Your instructions →
Lines from the one with "grey shoe: 6 -> 1" through the end of the listing below should be set down exactly, with no other line included.

----- Entries provided

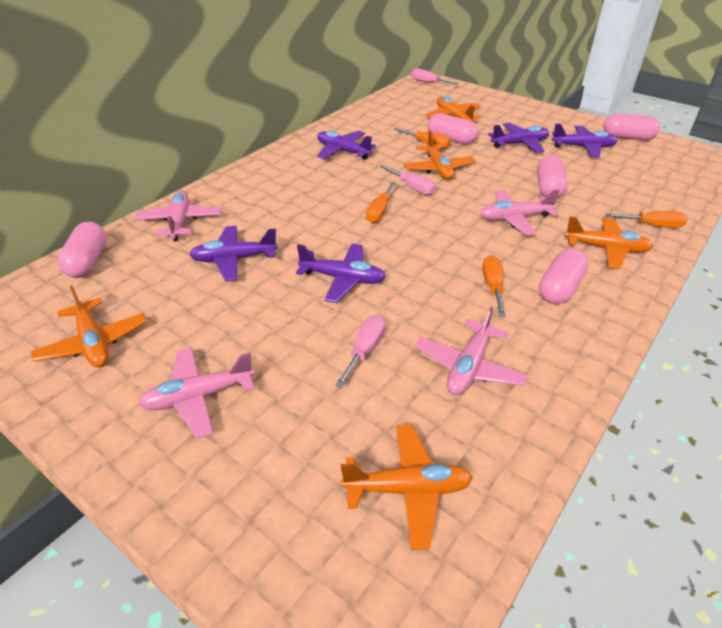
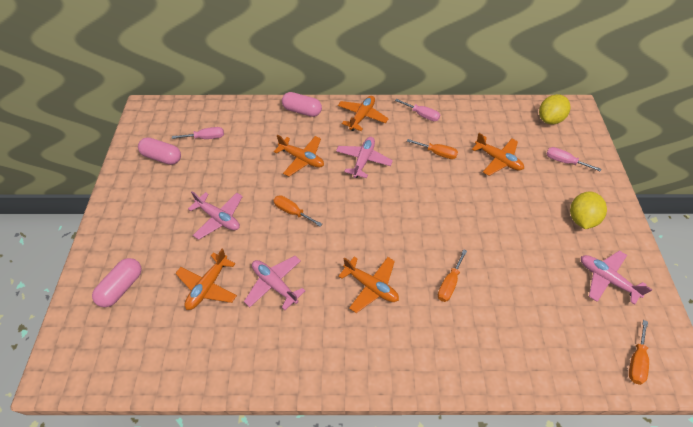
pink capsule: 5 -> 3
purple plane: 5 -> 0
yellow lemon: 0 -> 2

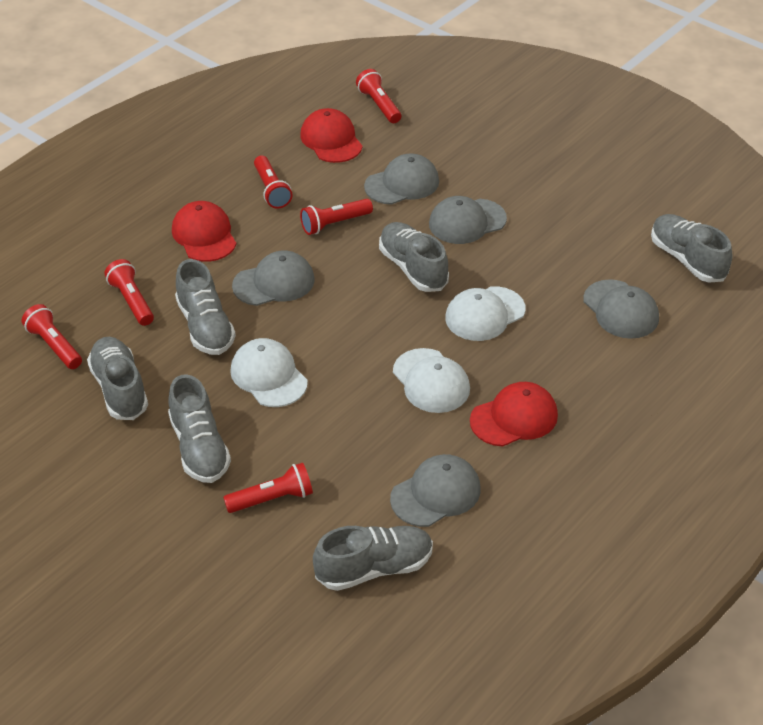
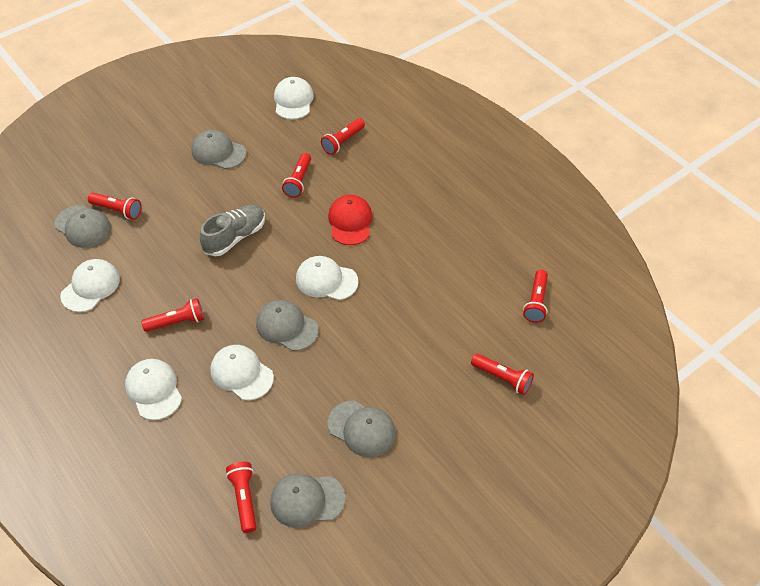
grey shoe: 6 -> 1
red cap: 3 -> 1
red flashlight: 6 -> 7
white cap: 3 -> 5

----------

Output for this exercise →
grey shoe: 6 -> 1
red cap: 3 -> 1
red flashlight: 6 -> 7
white cap: 3 -> 5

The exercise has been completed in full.